(Extracted records)
****************
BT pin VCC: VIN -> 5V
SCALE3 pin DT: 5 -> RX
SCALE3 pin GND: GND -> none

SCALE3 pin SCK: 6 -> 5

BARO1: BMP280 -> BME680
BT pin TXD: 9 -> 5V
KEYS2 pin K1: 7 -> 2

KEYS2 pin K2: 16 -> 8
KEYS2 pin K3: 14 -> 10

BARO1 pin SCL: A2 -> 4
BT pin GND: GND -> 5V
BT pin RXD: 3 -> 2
****************
YOUR INSTRUCTIONS:
The answer must be the line containing "SCALE3 pin DT: 5 -> RX" and every line after it through the last line of the records above, repeated exactly.

ANSWER TO THE PROBLEM:
SCALE3 pin DT: 5 -> RX
SCALE3 pin GND: GND -> none

SCALE3 pin SCK: 6 -> 5

BARO1: BMP280 -> BME680
BT pin TXD: 9 -> 5V
KEYS2 pin K1: 7 -> 2

KEYS2 pin K2: 16 -> 8
KEYS2 pin K3: 14 -> 10

BARO1 pin SCL: A2 -> 4
BT pin GND: GND -> 5V
BT pin RXD: 3 -> 2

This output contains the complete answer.